## RECORDS FOR THE TASK
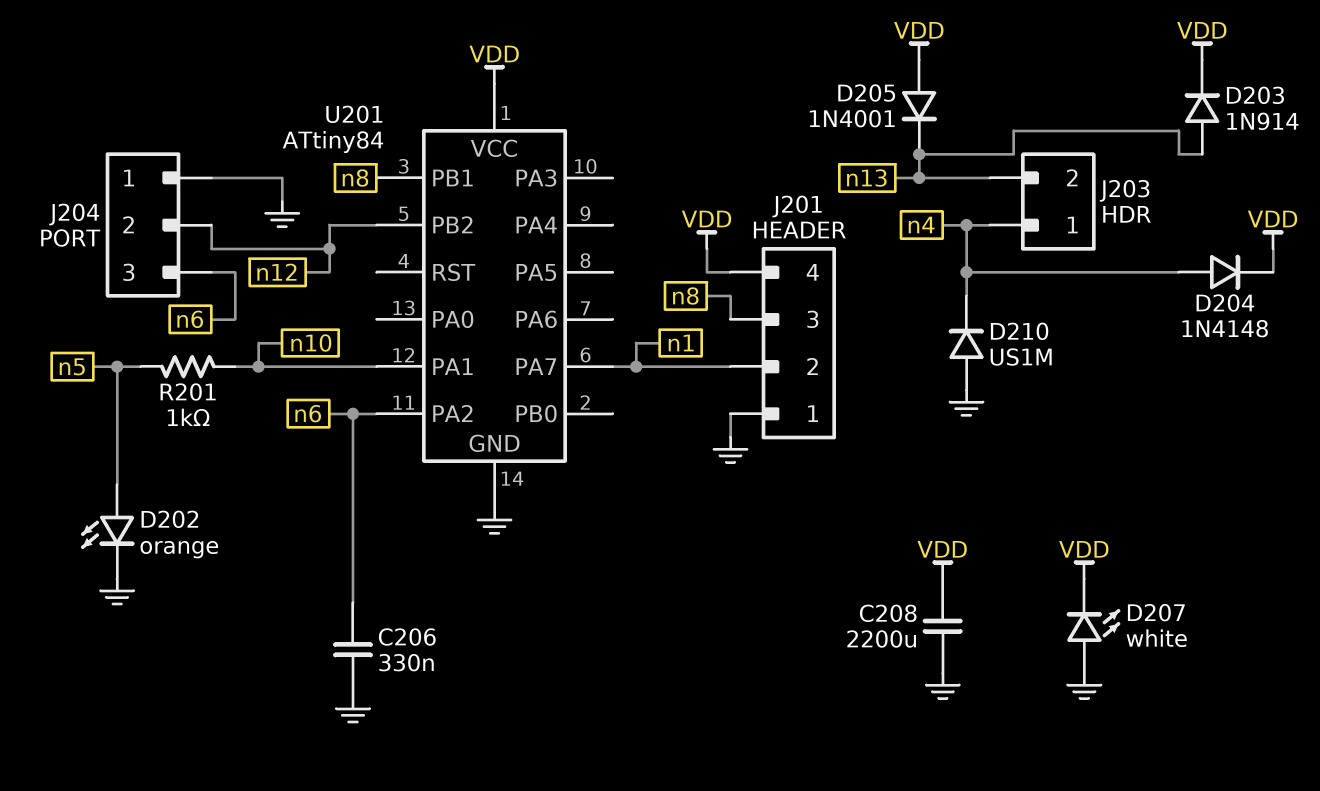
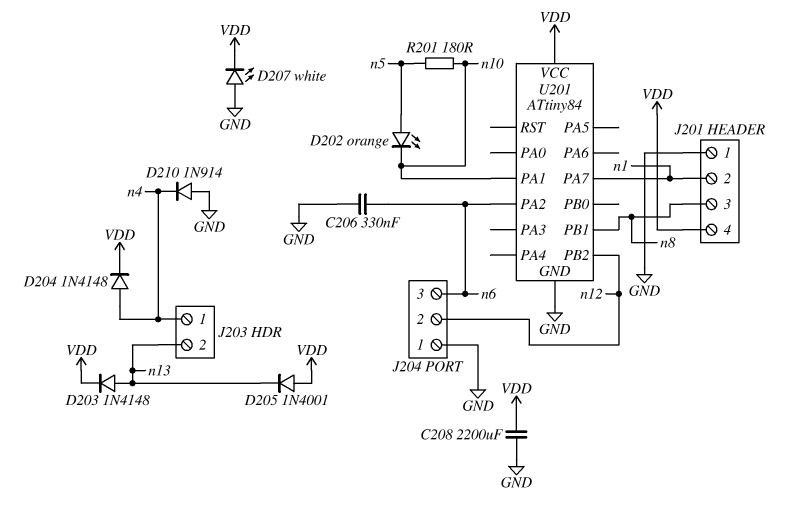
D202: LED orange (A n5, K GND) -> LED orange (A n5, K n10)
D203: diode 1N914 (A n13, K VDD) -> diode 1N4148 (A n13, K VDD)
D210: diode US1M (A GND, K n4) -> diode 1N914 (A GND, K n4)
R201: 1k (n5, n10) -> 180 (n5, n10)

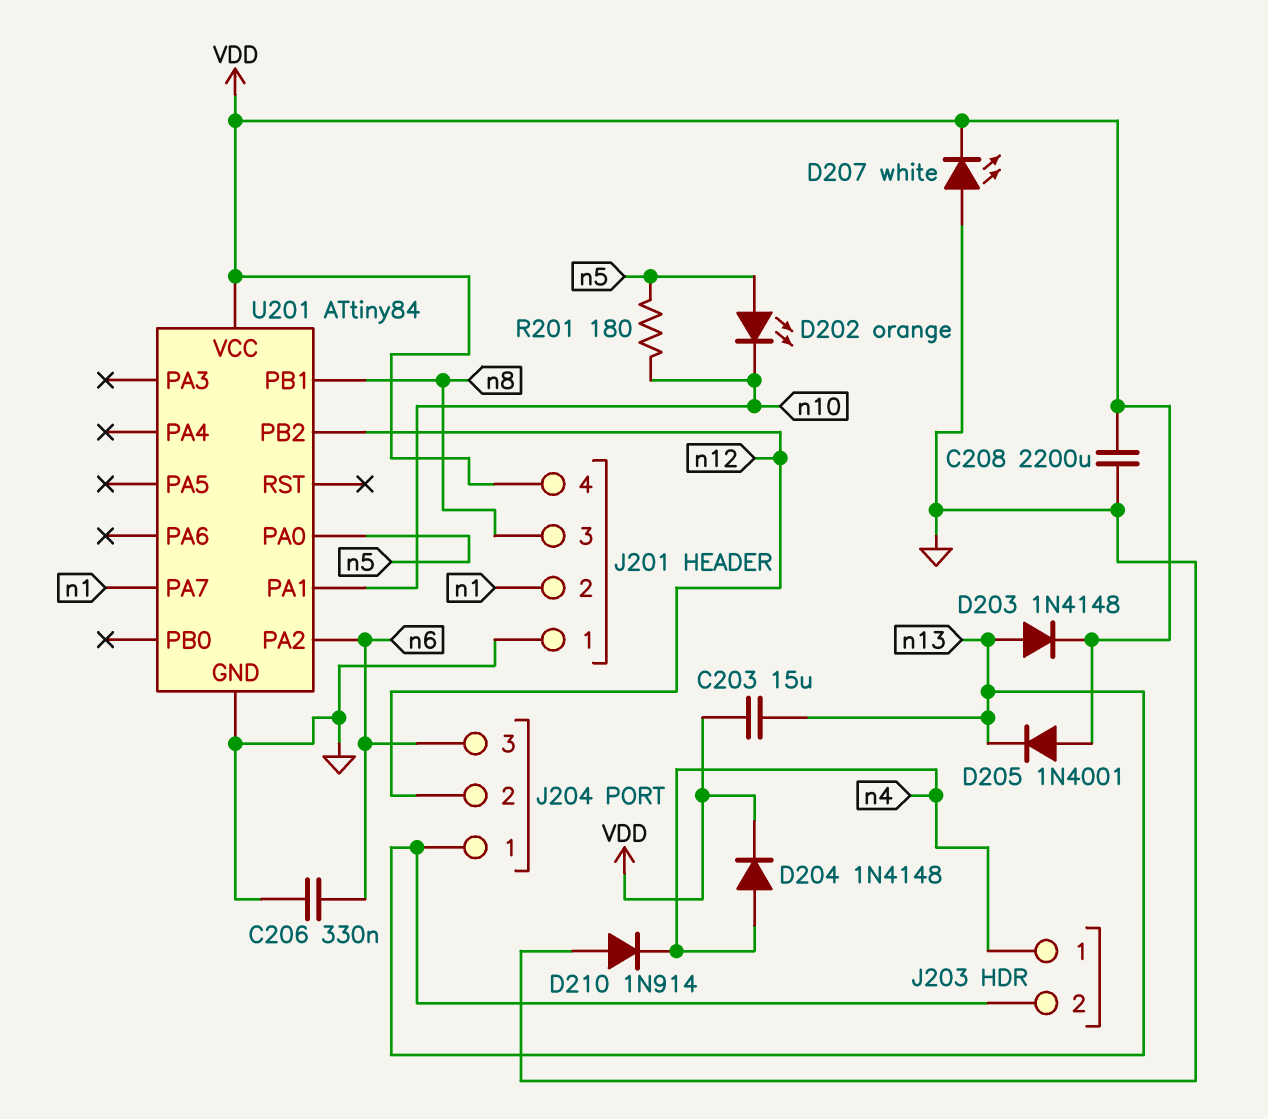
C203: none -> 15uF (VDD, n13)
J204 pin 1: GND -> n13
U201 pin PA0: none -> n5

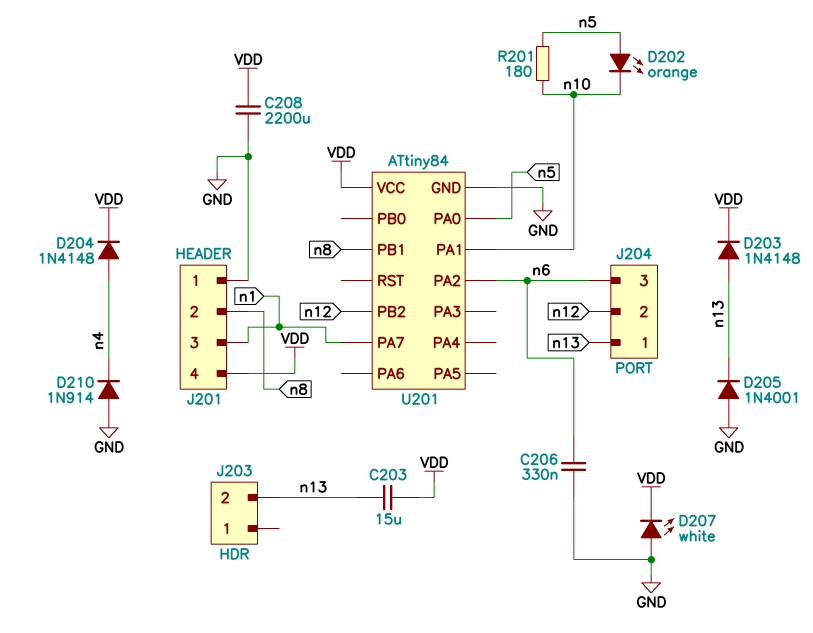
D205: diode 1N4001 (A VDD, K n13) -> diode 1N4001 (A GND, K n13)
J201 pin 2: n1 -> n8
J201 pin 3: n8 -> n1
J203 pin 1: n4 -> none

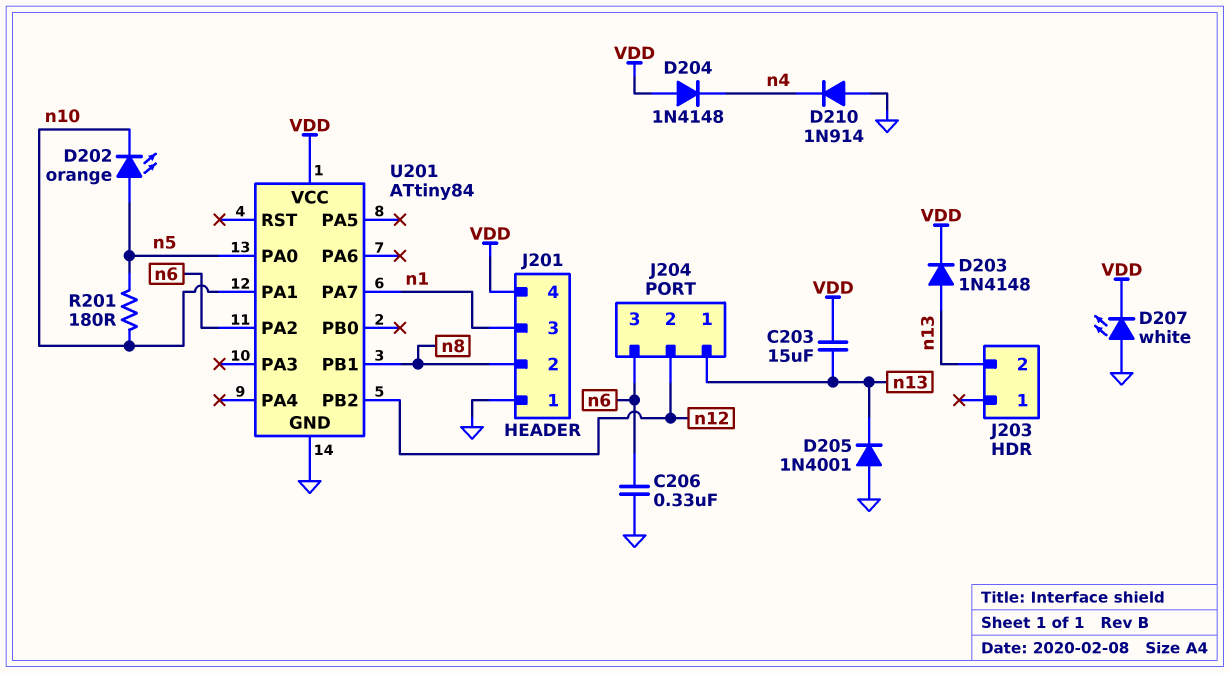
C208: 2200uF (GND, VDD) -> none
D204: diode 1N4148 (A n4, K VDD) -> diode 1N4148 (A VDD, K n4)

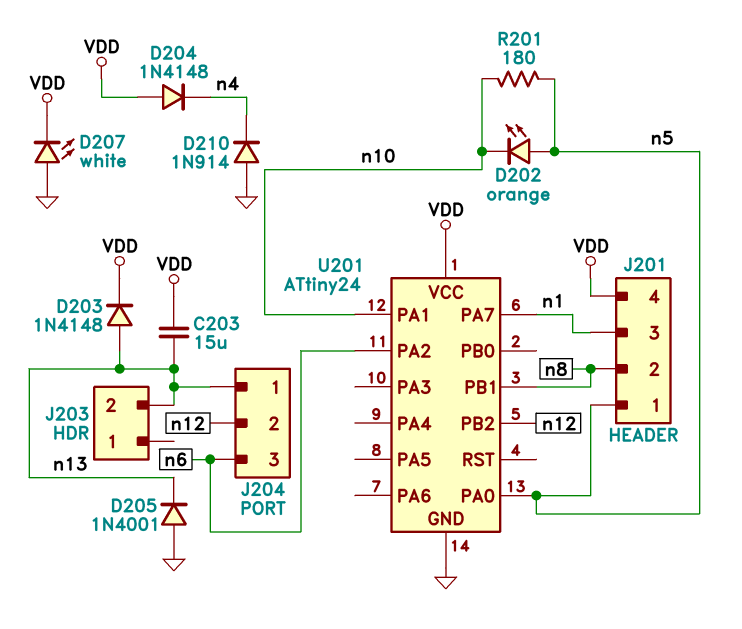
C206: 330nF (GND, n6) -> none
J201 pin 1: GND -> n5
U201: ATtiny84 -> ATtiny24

...

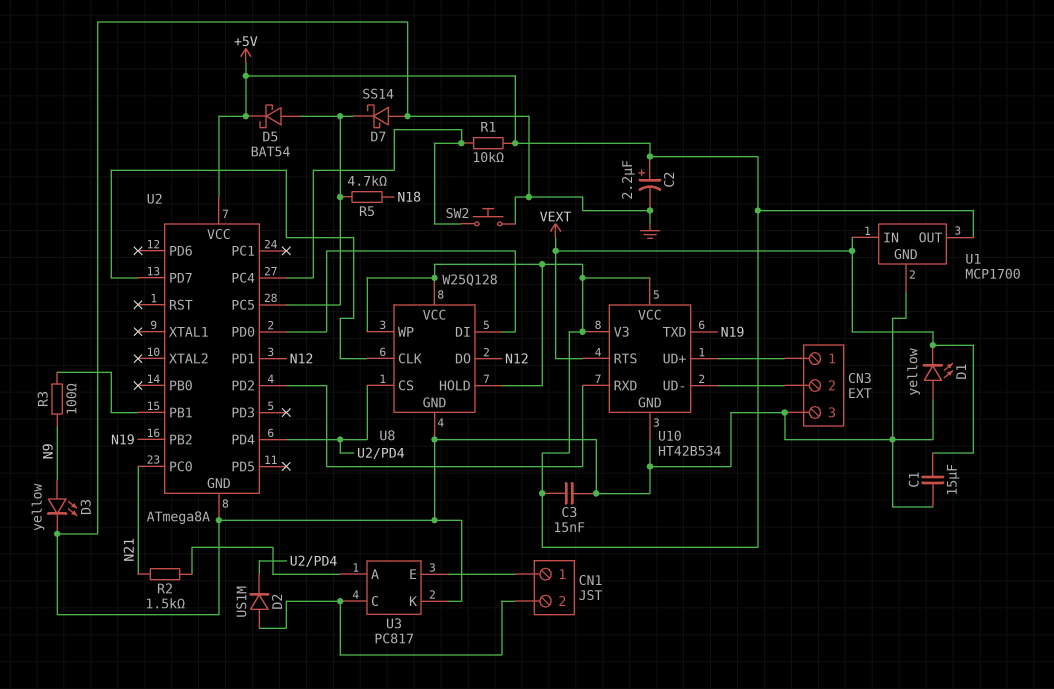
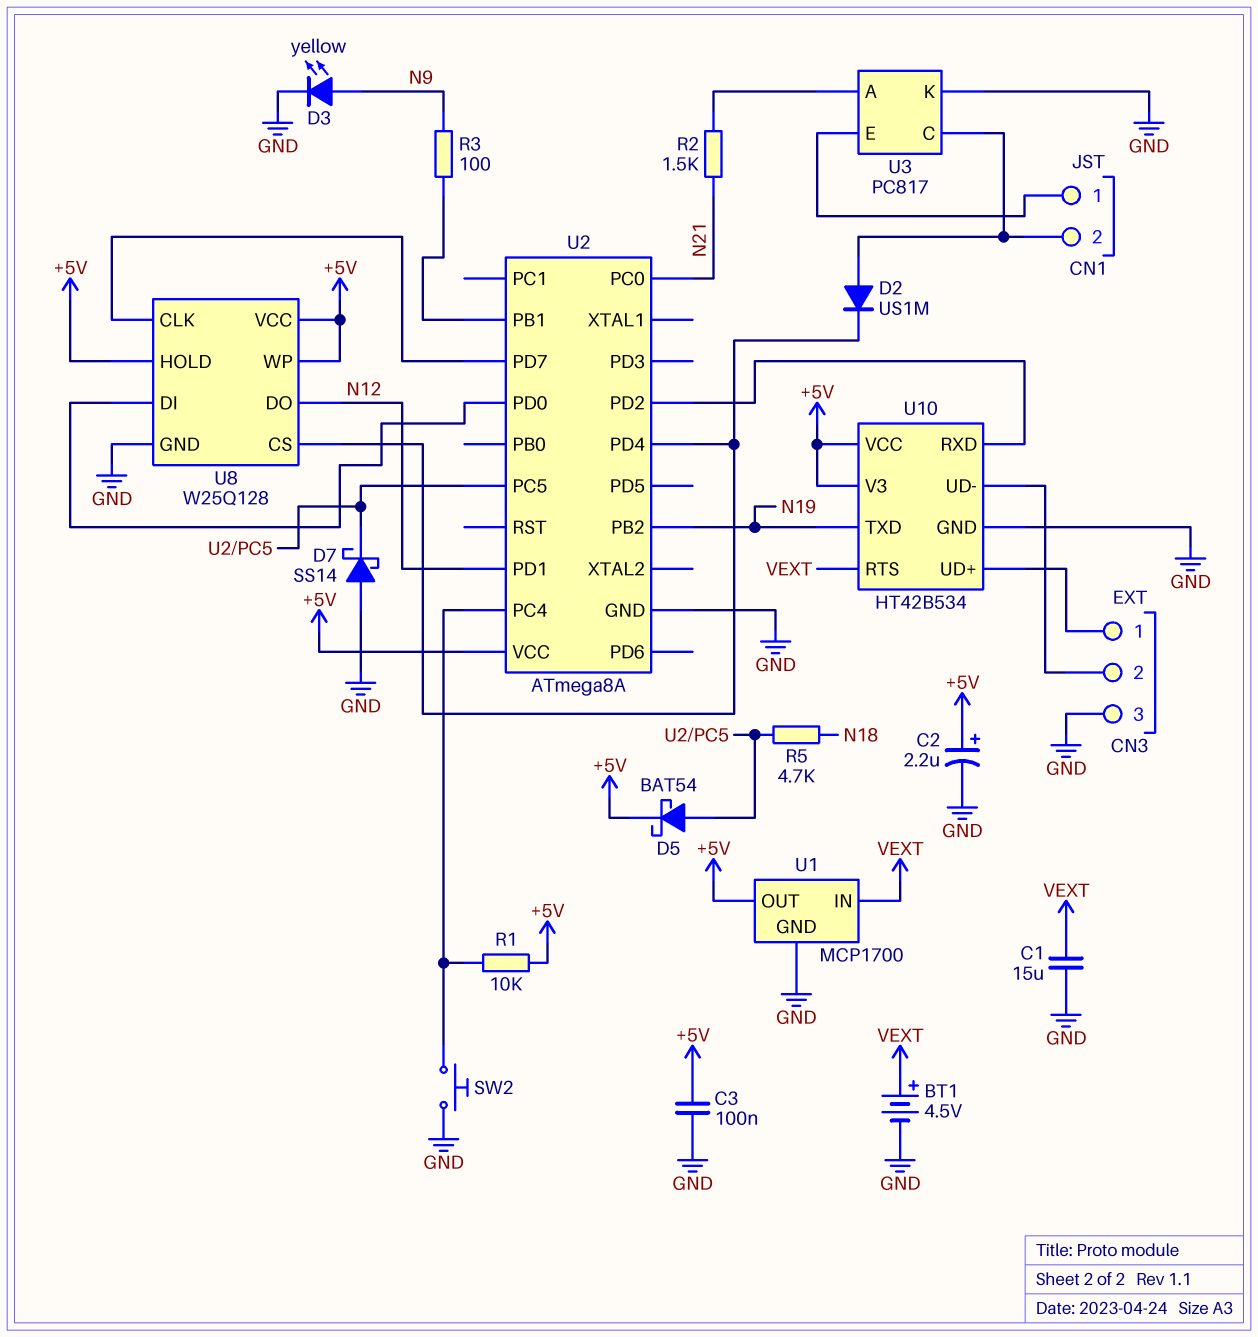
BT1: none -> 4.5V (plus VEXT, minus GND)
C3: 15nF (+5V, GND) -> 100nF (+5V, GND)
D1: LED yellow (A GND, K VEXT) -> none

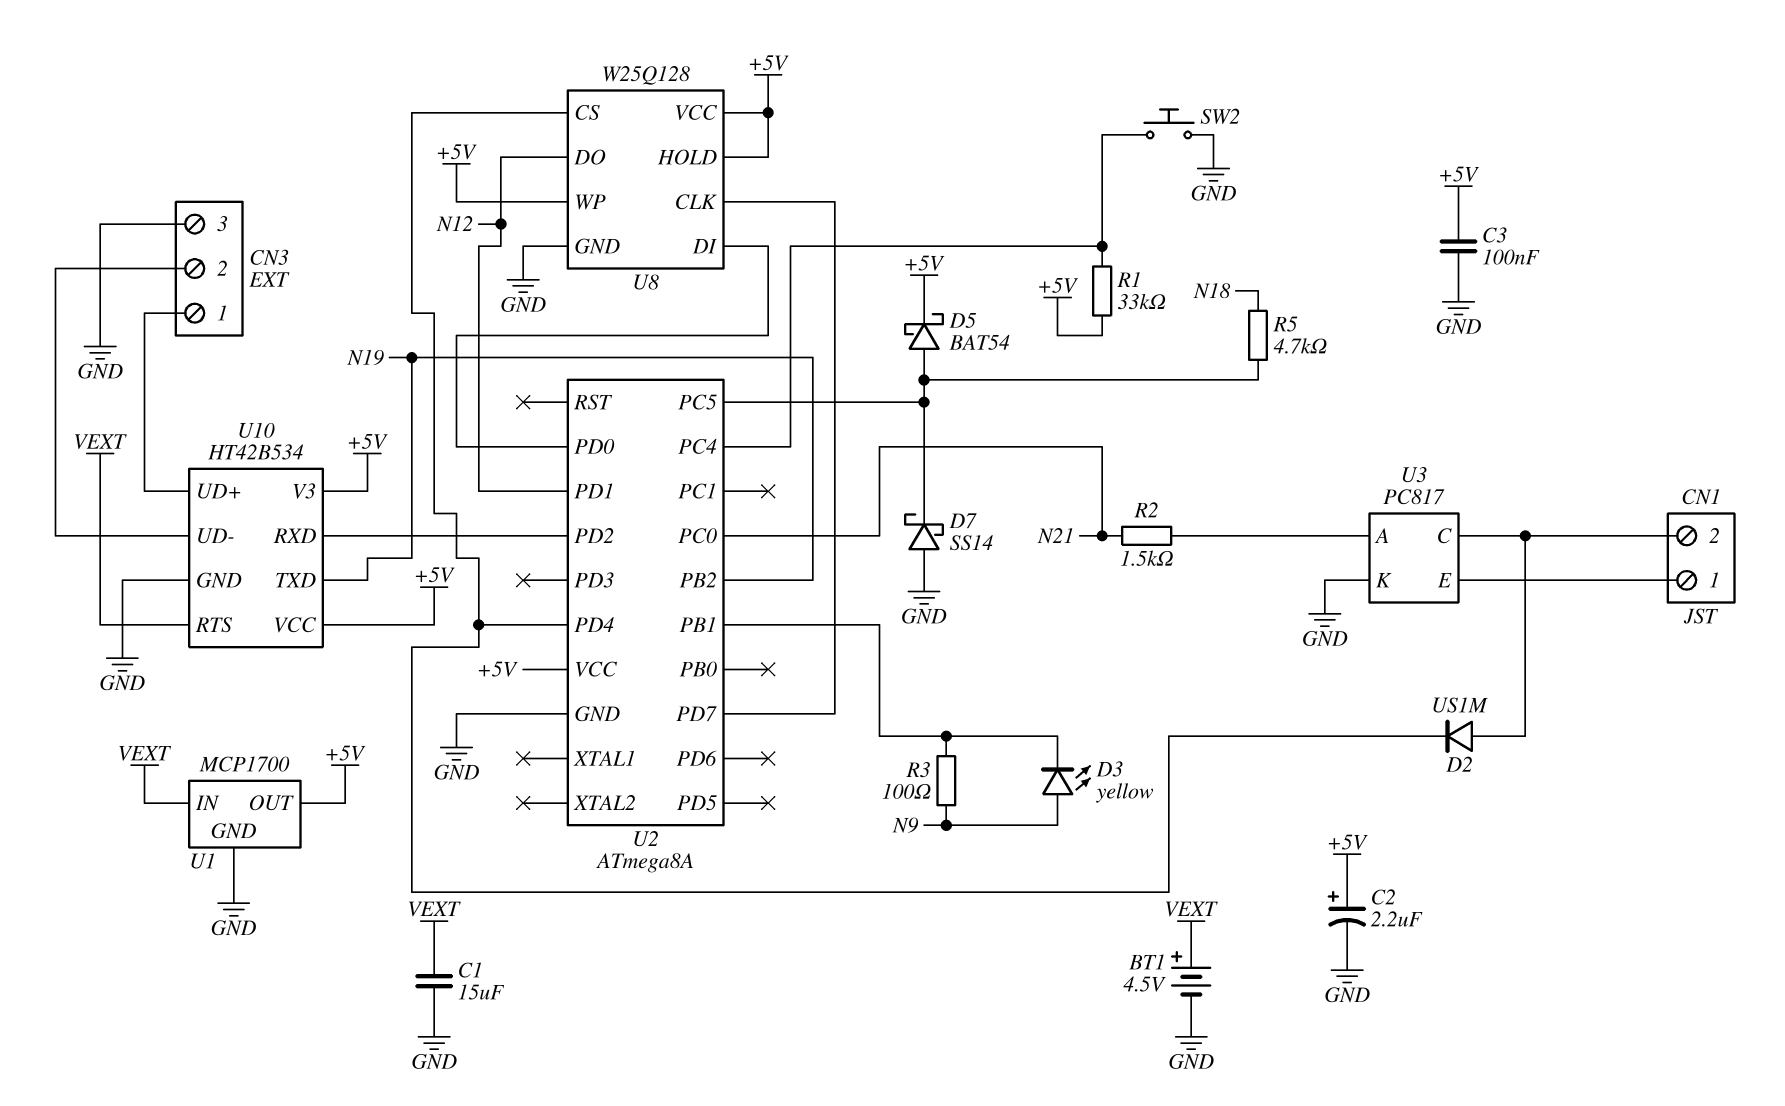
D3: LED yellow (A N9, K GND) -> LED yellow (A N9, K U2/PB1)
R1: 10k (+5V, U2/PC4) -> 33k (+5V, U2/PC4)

## PROBLEM TO SOLVE
Your output should be the lines above from the one that contains "C3: 15nF (+5V, GND) -> 100nF (+5V, GND)" through the one that contains "R1: 10k (+5V, U2/PC4) -> 33k (+5V, U2/PC4)", word for word, with pictures left out.

## REPLY
C3: 15nF (+5V, GND) -> 100nF (+5V, GND)
D1: LED yellow (A GND, K VEXT) -> none

D3: LED yellow (A N9, K GND) -> LED yellow (A N9, K U2/PB1)
R1: 10k (+5V, U2/PC4) -> 33k (+5V, U2/PC4)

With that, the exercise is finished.